§ **EXTRACTED ENTRIES**

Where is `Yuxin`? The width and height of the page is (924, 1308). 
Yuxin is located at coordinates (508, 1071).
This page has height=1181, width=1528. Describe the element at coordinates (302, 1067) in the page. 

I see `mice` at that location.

==

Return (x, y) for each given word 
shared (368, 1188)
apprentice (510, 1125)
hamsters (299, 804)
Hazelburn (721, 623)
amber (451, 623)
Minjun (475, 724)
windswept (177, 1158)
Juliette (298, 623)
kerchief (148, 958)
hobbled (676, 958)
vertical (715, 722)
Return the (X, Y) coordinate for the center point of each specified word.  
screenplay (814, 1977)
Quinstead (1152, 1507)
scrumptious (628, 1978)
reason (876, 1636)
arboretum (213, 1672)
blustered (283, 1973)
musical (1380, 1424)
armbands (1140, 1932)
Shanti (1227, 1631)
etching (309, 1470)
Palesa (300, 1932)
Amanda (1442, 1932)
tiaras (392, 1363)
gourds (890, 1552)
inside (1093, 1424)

§ **YOUR OBJECTIVE**
Put the lines of the records between the one containing "is (924, 1308)." and the one containing "at that location.", inclusive, into a Markdown table with the columns Row and Line. Give each line a row number, and leave out blank lines.

§ **FINISHED EXERCISE**
| Row | Line |
|---|---|
| 1 | Where is `Yuxin`? The width and height of the page is (924, 1308).  |
| 2 | Yuxin is located at coordinates (508, 1071). |
| 3 | This page has height=1181, width=1528. Describe the element at coordinates (302, 1067) in the page.  |
| 4 | I see `mice` at that location. |